··· Data ···

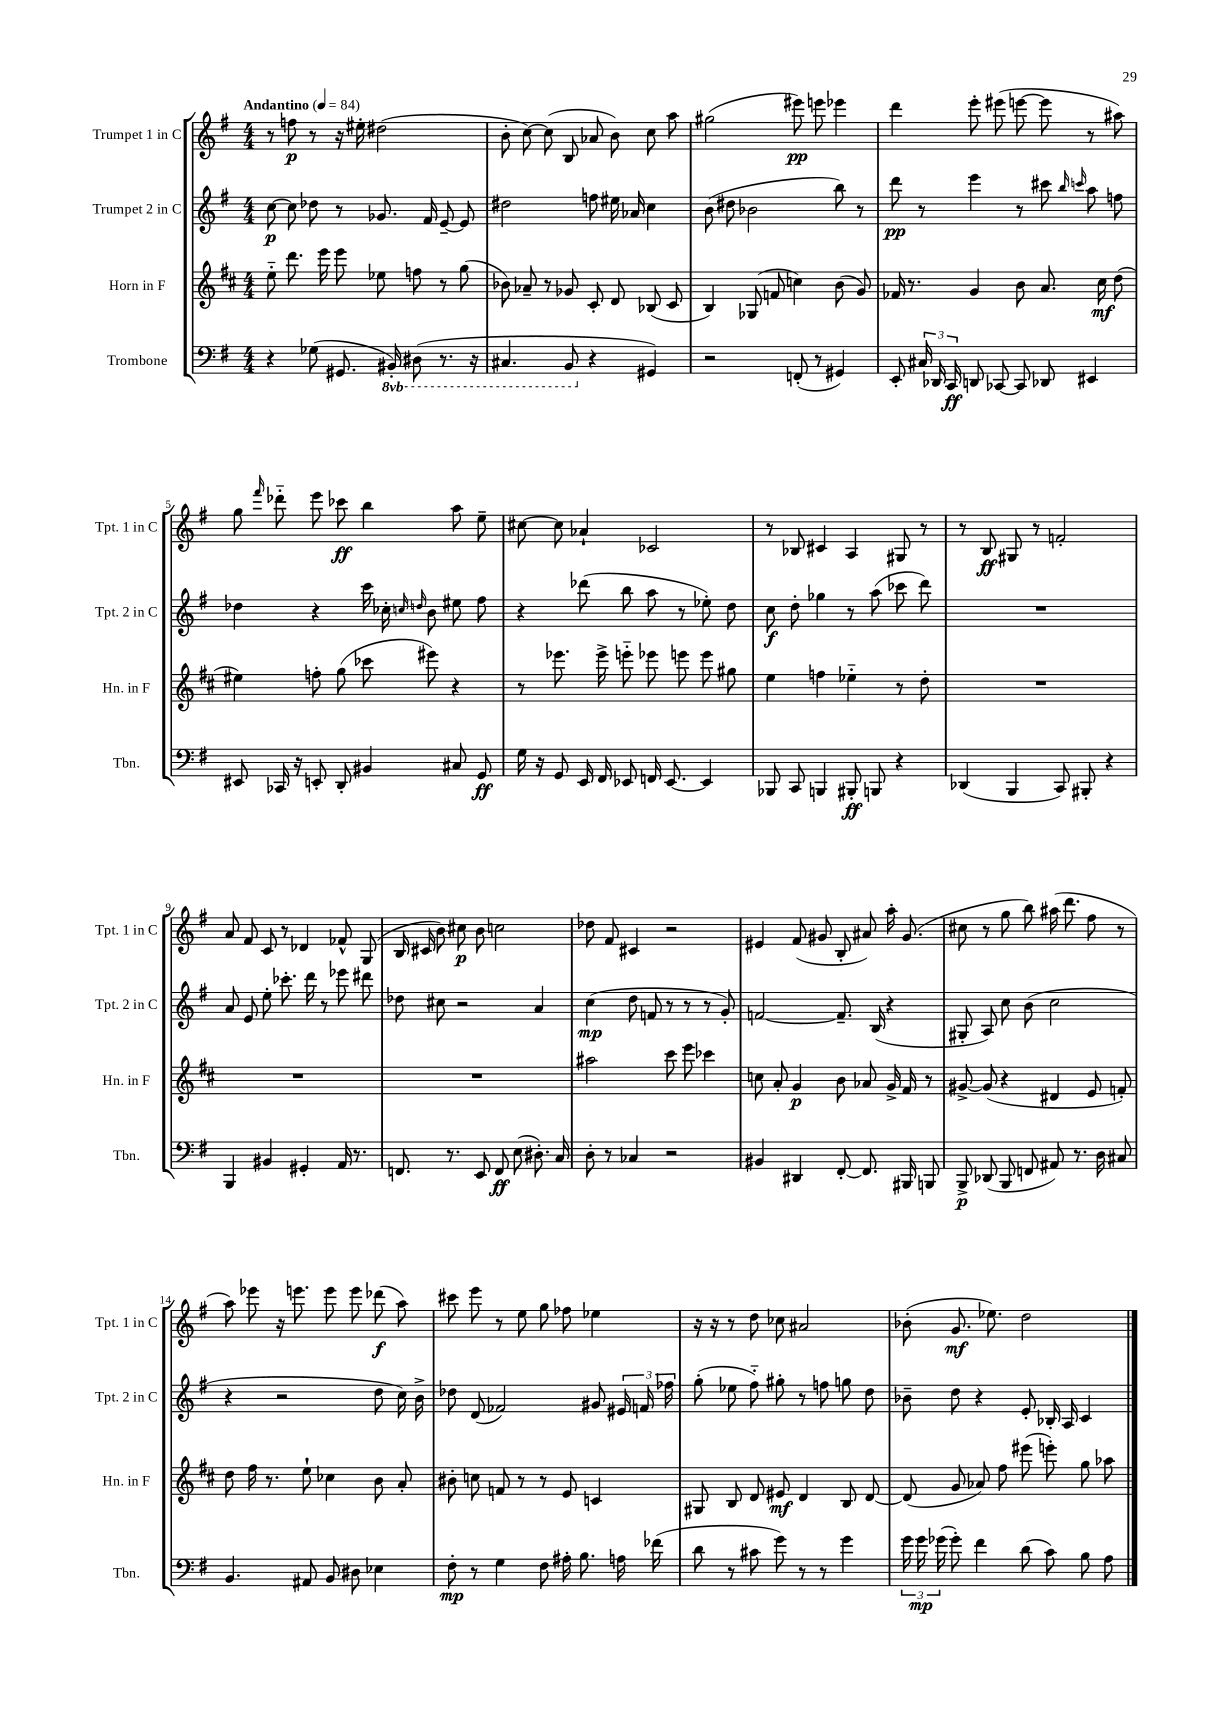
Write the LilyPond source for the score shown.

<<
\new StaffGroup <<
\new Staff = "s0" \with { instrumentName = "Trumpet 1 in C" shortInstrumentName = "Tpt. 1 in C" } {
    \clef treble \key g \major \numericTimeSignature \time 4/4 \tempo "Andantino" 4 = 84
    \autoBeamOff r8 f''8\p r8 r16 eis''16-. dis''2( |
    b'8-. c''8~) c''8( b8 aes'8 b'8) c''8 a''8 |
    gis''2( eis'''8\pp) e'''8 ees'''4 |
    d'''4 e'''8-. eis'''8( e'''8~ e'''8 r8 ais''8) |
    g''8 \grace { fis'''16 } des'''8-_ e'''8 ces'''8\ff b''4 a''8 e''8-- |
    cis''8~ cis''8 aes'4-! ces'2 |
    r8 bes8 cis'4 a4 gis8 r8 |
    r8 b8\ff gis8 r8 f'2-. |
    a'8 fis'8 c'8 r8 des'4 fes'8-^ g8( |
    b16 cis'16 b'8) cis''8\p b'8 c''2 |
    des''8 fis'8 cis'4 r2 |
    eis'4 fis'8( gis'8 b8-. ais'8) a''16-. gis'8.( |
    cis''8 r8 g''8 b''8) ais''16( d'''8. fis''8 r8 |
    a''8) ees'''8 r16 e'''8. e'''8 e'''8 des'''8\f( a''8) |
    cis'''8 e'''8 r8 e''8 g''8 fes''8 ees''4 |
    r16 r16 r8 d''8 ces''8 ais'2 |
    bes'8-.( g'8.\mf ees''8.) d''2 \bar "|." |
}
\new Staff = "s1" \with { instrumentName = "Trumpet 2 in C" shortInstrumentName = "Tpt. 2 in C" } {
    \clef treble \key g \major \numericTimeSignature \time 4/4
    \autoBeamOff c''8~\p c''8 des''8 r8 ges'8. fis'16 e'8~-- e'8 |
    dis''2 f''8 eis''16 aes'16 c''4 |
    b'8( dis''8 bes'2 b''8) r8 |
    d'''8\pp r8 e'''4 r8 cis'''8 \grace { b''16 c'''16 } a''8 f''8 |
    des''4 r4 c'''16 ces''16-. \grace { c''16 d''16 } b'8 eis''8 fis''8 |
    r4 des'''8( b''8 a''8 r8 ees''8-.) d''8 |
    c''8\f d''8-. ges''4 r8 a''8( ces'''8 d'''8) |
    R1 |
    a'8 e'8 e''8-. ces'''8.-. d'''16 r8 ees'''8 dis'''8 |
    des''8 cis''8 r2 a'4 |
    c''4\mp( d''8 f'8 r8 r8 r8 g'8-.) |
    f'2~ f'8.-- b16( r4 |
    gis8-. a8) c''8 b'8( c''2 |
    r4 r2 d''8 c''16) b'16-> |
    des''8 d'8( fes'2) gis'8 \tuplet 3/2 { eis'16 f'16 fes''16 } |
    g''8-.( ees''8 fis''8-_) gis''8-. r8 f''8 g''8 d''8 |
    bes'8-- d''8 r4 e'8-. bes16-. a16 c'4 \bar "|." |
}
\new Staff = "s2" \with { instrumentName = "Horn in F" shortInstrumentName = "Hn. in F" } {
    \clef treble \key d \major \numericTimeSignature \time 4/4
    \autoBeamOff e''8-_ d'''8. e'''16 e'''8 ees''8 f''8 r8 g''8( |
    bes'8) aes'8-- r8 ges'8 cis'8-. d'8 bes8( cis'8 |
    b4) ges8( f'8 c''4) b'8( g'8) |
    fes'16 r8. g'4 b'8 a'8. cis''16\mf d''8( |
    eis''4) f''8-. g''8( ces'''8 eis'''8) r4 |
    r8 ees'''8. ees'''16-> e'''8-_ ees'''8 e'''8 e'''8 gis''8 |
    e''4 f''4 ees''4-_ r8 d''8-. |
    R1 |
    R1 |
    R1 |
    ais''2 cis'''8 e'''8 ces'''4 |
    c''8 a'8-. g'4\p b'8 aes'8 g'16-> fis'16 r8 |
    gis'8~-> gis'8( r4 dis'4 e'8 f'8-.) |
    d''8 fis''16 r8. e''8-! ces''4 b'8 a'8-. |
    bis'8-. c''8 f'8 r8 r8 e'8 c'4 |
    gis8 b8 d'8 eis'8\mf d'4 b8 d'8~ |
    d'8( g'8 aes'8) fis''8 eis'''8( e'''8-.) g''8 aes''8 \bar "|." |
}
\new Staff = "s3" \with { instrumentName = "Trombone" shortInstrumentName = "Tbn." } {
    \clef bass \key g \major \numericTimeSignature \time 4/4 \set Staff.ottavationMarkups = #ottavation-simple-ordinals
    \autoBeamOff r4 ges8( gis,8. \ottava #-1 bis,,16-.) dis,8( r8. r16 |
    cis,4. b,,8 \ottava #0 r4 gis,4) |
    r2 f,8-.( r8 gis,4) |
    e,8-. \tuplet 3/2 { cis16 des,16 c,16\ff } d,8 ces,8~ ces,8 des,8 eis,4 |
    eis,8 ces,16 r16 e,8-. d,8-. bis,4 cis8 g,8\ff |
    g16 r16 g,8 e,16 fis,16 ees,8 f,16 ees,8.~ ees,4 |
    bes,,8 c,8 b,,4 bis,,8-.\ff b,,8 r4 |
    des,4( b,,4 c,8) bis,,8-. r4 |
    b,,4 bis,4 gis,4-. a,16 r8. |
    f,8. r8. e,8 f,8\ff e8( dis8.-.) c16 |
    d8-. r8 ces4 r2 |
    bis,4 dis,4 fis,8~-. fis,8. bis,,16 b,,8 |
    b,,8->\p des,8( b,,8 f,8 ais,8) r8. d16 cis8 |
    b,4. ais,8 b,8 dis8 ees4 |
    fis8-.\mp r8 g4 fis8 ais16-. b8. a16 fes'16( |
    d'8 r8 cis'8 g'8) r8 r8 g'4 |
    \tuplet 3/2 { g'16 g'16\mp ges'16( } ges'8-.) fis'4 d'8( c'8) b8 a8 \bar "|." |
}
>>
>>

···
··· Data ···

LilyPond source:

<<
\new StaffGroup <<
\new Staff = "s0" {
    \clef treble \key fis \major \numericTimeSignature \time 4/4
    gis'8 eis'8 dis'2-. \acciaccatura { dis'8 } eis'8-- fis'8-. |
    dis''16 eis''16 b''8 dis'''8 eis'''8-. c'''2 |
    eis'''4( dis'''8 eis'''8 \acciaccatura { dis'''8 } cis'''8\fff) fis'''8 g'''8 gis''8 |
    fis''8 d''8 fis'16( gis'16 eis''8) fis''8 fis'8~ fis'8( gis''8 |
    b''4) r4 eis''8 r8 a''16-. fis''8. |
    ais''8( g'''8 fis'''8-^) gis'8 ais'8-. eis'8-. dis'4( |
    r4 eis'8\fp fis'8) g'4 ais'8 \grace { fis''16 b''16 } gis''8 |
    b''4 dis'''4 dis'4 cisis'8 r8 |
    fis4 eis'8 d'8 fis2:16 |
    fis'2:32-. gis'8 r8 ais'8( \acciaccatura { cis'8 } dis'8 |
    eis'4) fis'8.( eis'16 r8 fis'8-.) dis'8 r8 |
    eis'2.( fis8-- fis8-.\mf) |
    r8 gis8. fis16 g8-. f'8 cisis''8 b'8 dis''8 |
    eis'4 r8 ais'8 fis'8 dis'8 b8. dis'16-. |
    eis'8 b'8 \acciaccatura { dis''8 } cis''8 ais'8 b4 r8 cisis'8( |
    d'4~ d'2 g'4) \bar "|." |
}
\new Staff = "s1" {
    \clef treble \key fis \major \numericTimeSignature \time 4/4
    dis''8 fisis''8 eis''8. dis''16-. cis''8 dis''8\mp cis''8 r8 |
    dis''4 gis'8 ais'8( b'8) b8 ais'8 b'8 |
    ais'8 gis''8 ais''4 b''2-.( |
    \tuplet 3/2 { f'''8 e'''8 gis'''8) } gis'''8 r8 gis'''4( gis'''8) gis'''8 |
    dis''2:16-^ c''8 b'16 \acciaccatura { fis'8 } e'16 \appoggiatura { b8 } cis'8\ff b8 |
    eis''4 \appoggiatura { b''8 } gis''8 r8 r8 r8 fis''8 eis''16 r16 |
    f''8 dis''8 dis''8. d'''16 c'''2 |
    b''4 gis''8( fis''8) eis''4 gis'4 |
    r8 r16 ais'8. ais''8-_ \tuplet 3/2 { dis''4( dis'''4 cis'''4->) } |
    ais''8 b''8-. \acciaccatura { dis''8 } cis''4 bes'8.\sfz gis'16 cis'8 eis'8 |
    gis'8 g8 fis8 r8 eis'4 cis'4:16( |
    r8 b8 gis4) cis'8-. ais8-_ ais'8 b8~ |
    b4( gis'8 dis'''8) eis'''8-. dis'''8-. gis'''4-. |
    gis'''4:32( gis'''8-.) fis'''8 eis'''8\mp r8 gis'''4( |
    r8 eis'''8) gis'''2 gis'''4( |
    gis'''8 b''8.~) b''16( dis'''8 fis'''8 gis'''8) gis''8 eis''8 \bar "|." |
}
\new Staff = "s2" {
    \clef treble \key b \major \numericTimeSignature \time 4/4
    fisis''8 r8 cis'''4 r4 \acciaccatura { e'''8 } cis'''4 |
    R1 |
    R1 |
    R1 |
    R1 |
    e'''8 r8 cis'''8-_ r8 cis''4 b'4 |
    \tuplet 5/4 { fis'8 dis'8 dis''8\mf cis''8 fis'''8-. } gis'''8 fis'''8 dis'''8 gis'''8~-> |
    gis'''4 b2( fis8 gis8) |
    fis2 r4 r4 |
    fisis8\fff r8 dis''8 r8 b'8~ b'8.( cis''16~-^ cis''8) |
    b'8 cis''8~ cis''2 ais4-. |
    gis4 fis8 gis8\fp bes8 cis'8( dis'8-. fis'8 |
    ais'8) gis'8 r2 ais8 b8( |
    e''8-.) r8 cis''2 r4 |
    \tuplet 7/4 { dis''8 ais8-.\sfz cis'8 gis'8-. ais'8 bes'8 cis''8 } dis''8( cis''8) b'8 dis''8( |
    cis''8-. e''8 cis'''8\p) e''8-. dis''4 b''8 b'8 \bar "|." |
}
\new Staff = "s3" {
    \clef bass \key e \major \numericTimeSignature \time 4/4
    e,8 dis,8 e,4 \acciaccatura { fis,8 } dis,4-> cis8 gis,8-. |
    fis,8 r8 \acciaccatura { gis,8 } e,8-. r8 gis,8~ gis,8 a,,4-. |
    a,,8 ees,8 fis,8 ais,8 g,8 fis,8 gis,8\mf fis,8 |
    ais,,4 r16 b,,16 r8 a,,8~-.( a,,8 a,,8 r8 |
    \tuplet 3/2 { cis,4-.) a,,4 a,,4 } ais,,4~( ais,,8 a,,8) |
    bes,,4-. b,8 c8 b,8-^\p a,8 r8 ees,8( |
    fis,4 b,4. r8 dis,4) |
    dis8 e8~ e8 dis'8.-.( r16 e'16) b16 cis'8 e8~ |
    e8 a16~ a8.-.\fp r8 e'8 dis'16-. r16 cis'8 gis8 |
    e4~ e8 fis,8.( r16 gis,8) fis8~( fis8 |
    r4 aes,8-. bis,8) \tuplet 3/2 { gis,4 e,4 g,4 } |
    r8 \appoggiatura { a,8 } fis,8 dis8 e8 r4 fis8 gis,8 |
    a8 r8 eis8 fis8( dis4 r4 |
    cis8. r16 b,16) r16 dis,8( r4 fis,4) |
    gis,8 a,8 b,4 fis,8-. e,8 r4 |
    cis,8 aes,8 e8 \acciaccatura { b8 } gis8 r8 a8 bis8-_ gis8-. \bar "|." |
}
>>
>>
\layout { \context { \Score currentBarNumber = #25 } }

···
··· Data ···

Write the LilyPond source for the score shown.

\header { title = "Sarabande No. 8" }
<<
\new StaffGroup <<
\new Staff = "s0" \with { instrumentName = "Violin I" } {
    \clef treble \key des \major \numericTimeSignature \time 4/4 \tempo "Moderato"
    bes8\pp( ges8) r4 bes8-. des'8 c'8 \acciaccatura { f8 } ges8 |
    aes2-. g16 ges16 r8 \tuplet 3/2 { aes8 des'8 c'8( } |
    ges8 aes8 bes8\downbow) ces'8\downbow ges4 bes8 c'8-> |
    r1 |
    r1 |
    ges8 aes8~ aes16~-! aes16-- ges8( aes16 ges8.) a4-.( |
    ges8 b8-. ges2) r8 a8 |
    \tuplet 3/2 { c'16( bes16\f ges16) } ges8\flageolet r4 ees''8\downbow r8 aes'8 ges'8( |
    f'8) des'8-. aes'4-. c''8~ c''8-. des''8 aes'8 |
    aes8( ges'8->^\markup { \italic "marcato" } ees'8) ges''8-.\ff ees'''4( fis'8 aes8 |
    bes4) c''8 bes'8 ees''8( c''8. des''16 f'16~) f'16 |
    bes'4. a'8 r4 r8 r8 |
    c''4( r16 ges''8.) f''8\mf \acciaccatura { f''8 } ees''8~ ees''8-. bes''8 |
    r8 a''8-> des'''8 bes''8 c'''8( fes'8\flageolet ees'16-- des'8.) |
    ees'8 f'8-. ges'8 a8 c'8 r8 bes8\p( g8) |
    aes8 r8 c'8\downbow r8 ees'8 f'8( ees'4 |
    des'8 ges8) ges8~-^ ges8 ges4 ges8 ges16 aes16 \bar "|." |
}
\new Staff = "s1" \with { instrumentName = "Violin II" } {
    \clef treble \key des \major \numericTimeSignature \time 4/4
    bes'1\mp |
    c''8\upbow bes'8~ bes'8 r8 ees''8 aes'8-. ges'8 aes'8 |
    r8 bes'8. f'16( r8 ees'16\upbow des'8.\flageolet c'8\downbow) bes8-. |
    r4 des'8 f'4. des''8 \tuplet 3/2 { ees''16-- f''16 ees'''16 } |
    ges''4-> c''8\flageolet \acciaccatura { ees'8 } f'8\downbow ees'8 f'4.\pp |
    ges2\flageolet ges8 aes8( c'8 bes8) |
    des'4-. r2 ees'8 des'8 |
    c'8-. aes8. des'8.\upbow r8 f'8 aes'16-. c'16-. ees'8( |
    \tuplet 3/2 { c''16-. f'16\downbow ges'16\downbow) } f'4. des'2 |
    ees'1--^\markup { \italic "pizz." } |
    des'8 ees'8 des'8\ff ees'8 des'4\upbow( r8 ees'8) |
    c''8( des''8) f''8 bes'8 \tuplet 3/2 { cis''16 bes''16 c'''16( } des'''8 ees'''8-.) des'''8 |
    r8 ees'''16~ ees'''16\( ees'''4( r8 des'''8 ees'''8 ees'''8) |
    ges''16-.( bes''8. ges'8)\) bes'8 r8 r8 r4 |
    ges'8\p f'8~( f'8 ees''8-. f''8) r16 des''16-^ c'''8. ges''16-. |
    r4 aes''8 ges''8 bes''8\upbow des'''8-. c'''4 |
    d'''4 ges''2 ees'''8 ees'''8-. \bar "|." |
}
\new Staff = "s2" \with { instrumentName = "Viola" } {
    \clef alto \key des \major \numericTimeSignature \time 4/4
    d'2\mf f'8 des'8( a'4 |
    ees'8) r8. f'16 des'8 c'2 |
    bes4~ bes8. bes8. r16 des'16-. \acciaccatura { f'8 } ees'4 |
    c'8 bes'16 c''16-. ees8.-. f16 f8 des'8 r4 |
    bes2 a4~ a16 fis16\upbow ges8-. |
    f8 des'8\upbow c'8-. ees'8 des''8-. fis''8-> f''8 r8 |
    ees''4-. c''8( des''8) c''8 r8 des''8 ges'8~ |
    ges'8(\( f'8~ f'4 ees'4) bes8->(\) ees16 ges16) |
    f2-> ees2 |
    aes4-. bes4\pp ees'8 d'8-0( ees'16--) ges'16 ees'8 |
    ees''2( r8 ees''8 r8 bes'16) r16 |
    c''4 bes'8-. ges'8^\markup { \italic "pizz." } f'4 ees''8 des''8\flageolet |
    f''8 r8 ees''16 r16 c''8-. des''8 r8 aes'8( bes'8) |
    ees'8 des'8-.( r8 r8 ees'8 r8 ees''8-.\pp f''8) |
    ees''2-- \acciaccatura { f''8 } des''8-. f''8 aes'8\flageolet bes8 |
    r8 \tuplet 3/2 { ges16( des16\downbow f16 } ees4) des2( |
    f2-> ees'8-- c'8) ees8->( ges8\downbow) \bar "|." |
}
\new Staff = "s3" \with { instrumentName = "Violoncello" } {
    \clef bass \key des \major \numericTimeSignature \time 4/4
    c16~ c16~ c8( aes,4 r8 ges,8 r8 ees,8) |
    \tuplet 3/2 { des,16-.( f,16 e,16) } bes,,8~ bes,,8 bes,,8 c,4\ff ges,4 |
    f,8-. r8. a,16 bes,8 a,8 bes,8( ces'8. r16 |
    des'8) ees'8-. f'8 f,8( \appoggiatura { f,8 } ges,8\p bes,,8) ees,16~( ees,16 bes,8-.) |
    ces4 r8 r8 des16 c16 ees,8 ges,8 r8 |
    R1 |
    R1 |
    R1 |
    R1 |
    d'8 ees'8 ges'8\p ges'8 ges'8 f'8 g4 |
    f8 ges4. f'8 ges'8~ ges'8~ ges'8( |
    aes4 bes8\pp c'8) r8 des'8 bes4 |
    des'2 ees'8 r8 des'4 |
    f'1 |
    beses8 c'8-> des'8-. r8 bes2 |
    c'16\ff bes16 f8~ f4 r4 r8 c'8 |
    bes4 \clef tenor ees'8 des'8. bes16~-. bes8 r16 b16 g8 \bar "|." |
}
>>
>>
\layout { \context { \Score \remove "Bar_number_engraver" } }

···

## Exercise goal
Count the lines of the data that contain the string "grace" and give only that number.

## Solution for this problem
4